#### [REQUIREMENT]
The entries below contain a line with "green cross: (67, 126) -> (84, 165), moved" and a line with "green square: (167, 202)". Retype exactly everything from the first down to the second, both included, and nothing else.

#### [SOURCE DATA]
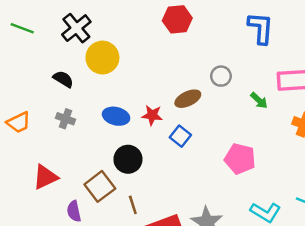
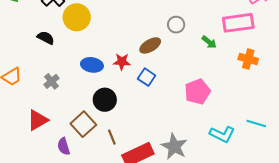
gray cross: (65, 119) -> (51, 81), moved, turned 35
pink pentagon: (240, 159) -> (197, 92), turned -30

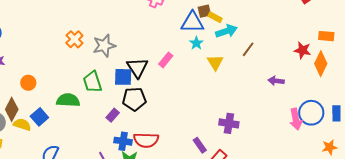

==

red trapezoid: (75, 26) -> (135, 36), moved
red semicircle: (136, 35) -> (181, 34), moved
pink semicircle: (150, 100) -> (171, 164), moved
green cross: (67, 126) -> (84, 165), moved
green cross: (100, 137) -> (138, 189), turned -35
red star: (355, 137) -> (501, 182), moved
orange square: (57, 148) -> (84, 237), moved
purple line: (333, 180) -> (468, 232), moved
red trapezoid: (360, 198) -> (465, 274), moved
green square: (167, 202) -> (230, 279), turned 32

#### [ANSWER AREA]
green cross: (67, 126) -> (84, 165), moved
green cross: (100, 137) -> (138, 189), turned -35
red star: (355, 137) -> (501, 182), moved
orange square: (57, 148) -> (84, 237), moved
purple line: (333, 180) -> (468, 232), moved
red trapezoid: (360, 198) -> (465, 274), moved
green square: (167, 202) -> (230, 279), turned 32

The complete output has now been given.